What the exercise asks => Please retype every one of the entries below verbatim, changing no character.
┌─ Entries supplied
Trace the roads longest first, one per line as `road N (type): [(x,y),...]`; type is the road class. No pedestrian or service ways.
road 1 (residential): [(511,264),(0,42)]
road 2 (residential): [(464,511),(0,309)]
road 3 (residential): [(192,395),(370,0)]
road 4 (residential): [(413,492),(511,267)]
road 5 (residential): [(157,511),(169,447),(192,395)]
└─
Finished task =>
Trace the roads longest first, one per line as `road N (type): [(x,y),...]`; type is the road class. No pedestrian or service ways.
road 1 (residential): [(511,264),(0,42)]
road 2 (residential): [(464,511),(0,309)]
road 3 (residential): [(192,395),(370,0)]
road 4 (residential): [(413,492),(511,267)]
road 5 (residential): [(157,511),(169,447),(192,395)]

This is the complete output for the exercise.